What is required: Repeat the records below verbatim and include no pictures.

** Supplied entries follows **

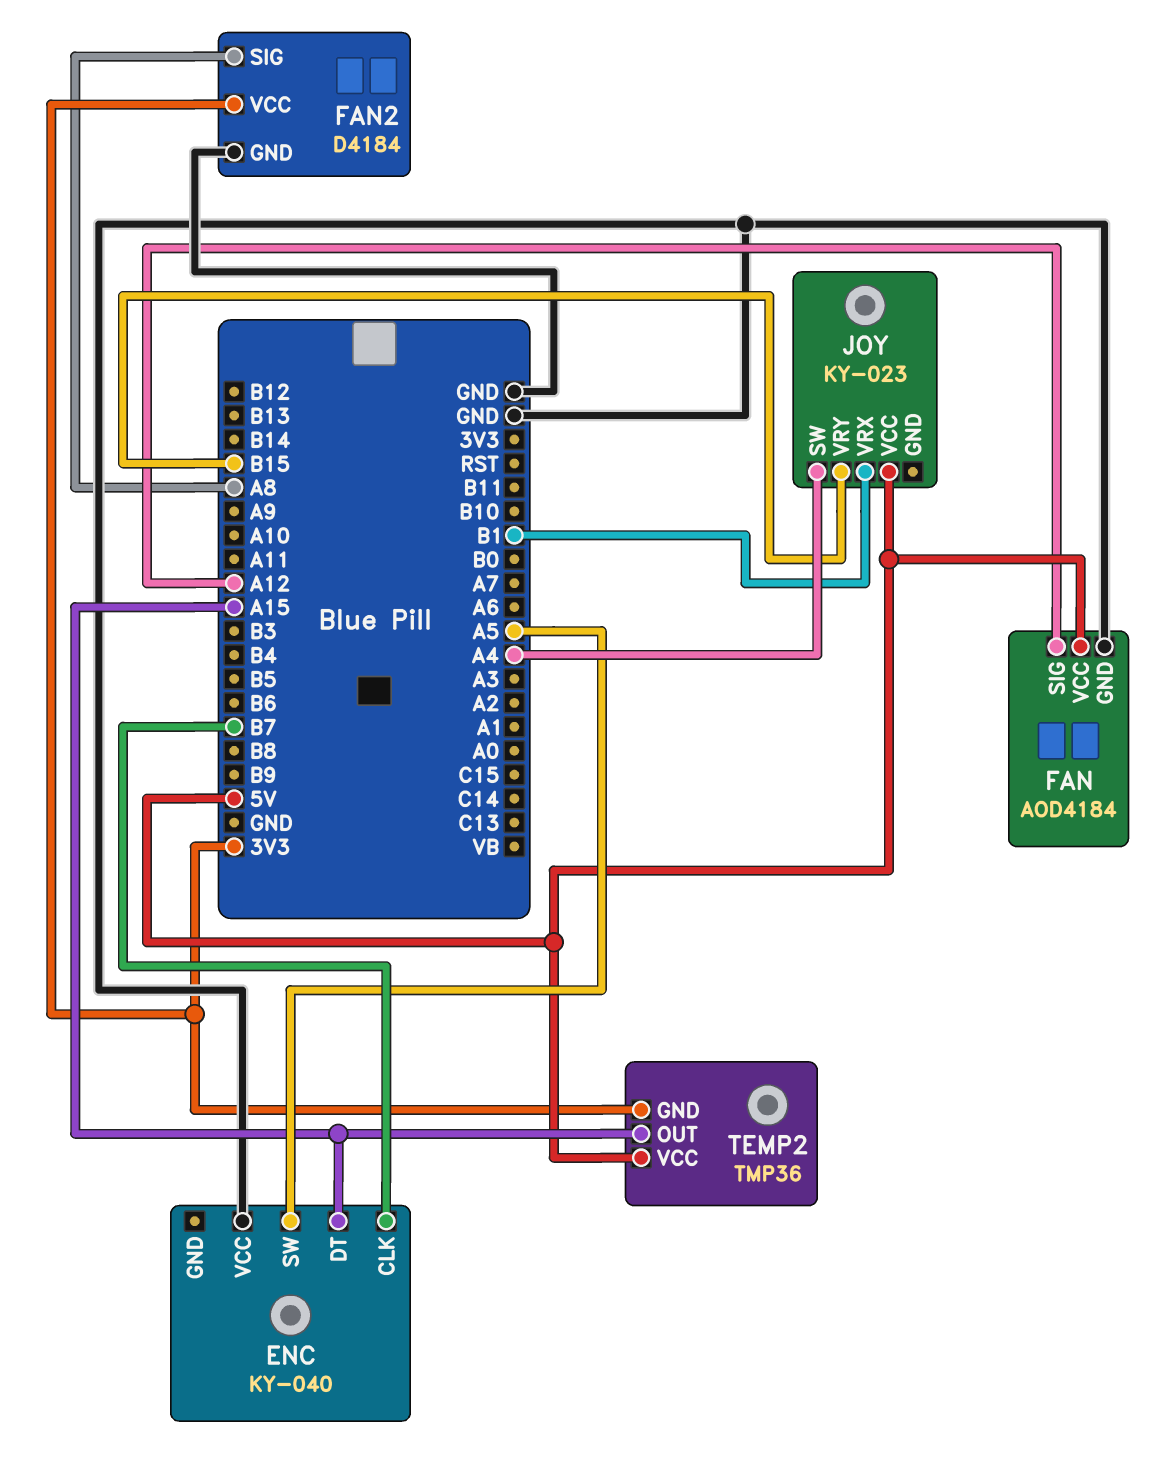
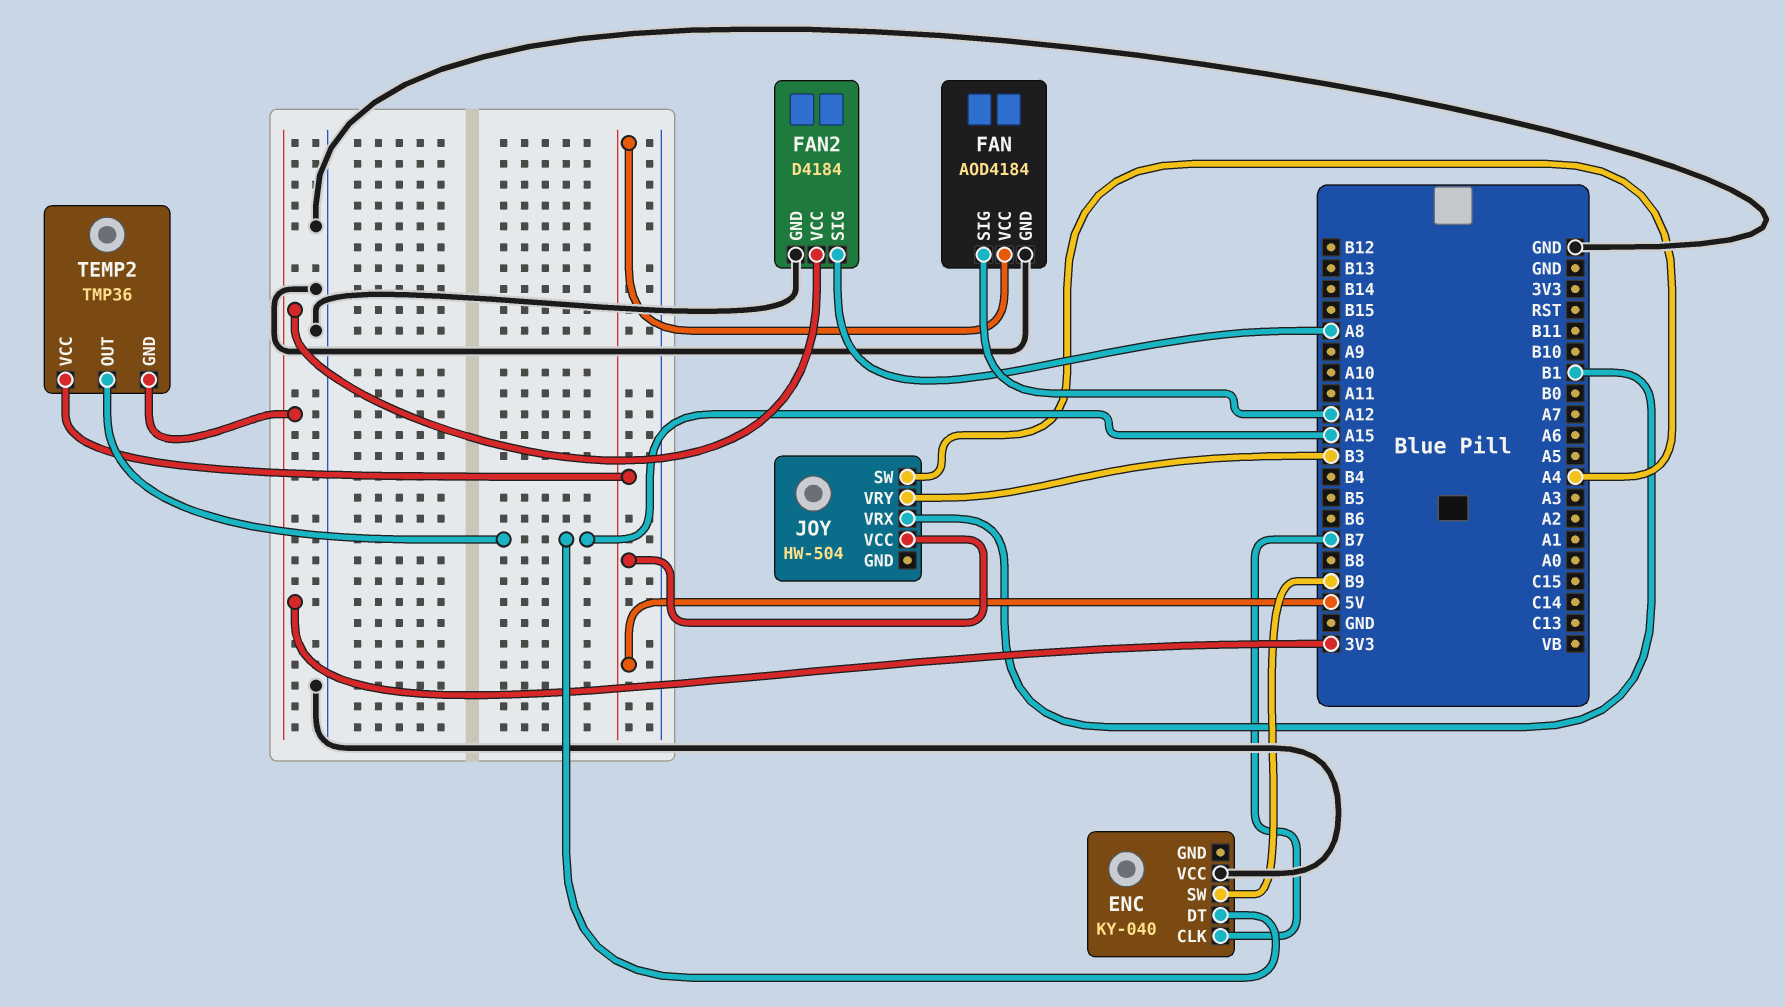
ENC pin SW: A5 -> B9
JOY: KY-023 -> HW-504
JOY pin VRY: B15 -> B3

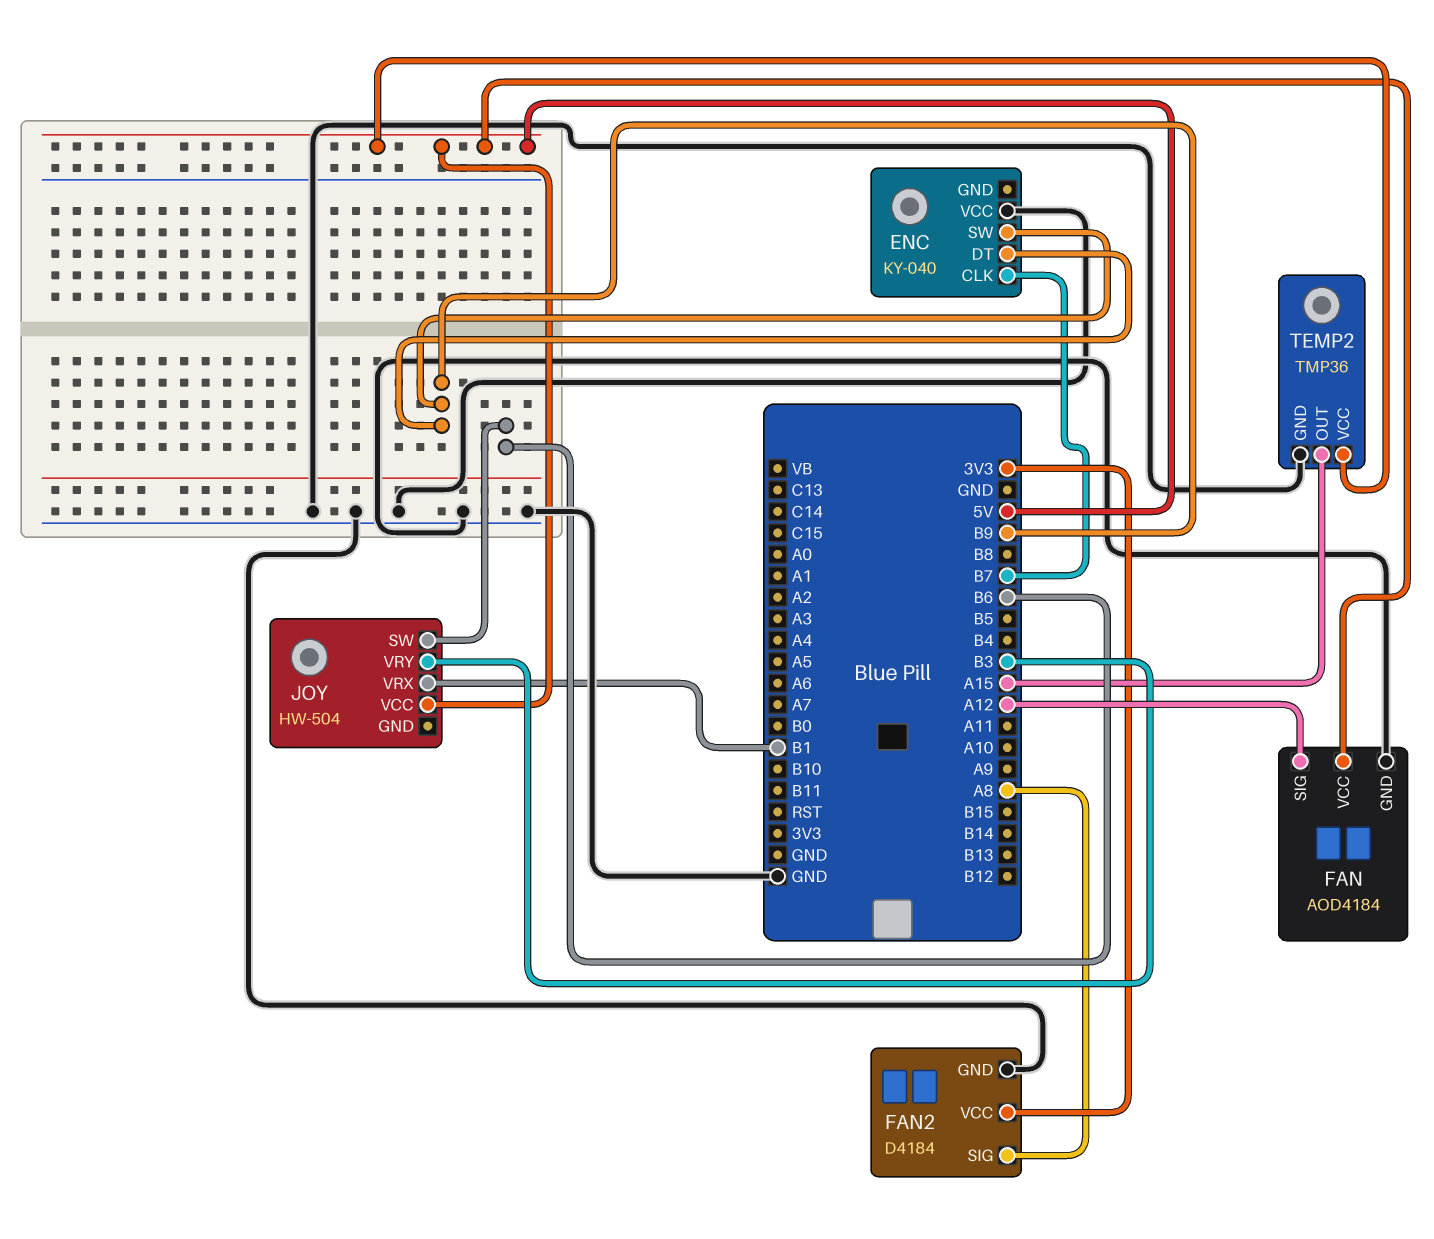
ENC pin DT: A15 -> B9
JOY pin SW: A4 -> B6
TEMP2 pin GND: 3V3 -> GND

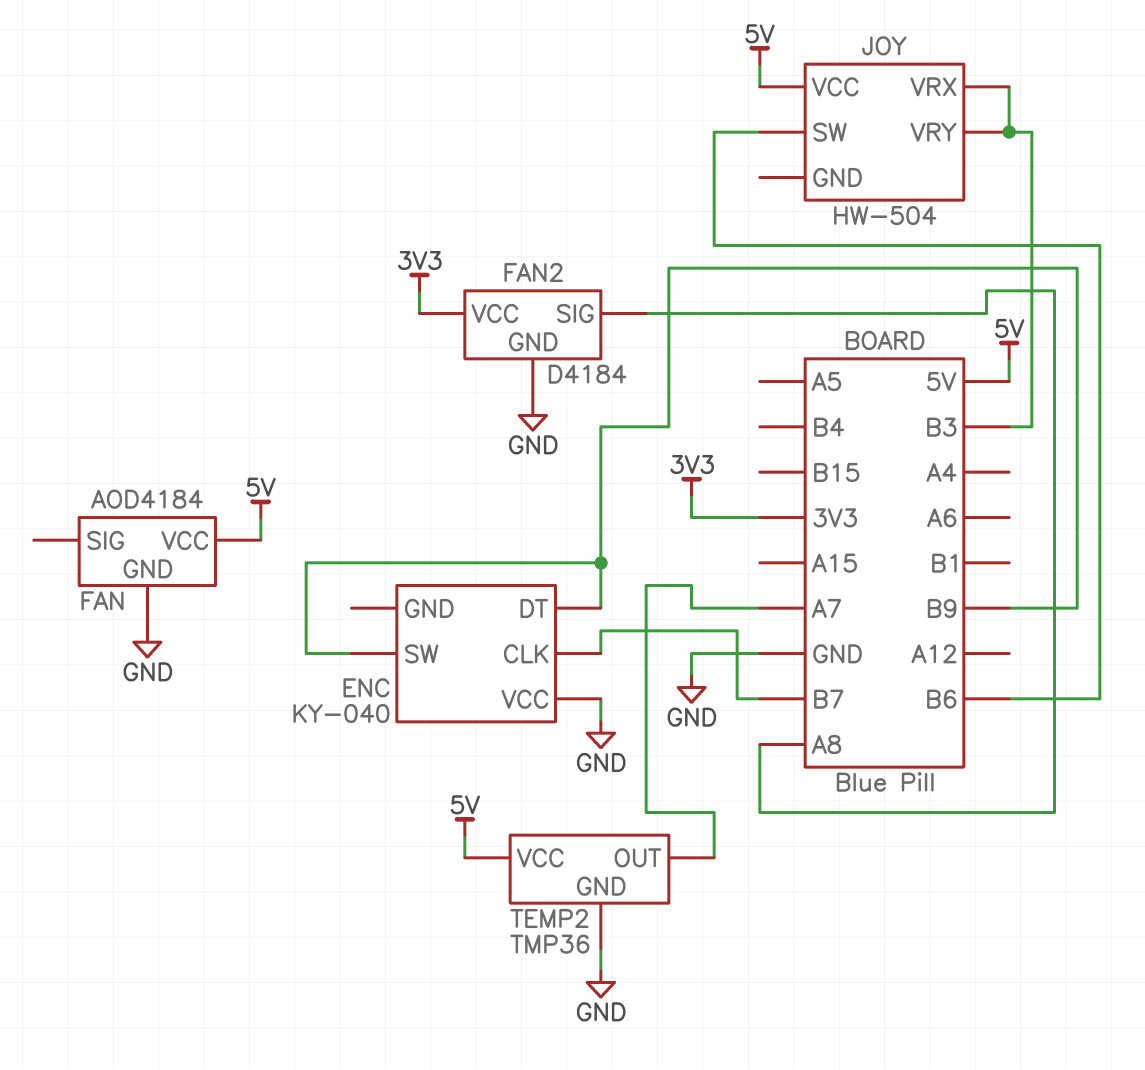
FAN pin SIG: A12 -> none
JOY pin VRX: B1 -> B3
TEMP2 pin OUT: A15 -> A7

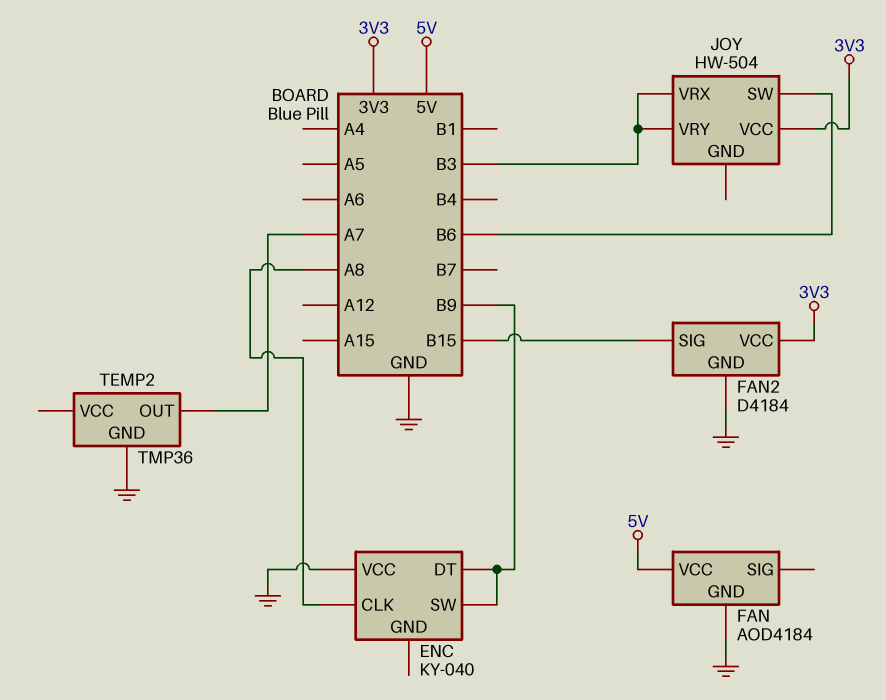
ENC pin CLK: B7 -> A8
FAN2 pin SIG: A8 -> B15
JOY pin VCC: 5V -> 3V3
TEMP2 pin VCC: 5V -> none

** End of Supplied entries **

Solution:
ENC pin SW: A5 -> B9
JOY: KY-023 -> HW-504
JOY pin VRY: B15 -> B3

ENC pin DT: A15 -> B9
JOY pin SW: A4 -> B6
TEMP2 pin GND: 3V3 -> GND

FAN pin SIG: A12 -> none
JOY pin VRX: B1 -> B3
TEMP2 pin OUT: A15 -> A7

ENC pin CLK: B7 -> A8
FAN2 pin SIG: A8 -> B15
JOY pin VCC: 5V -> 3V3
TEMP2 pin VCC: 5V -> none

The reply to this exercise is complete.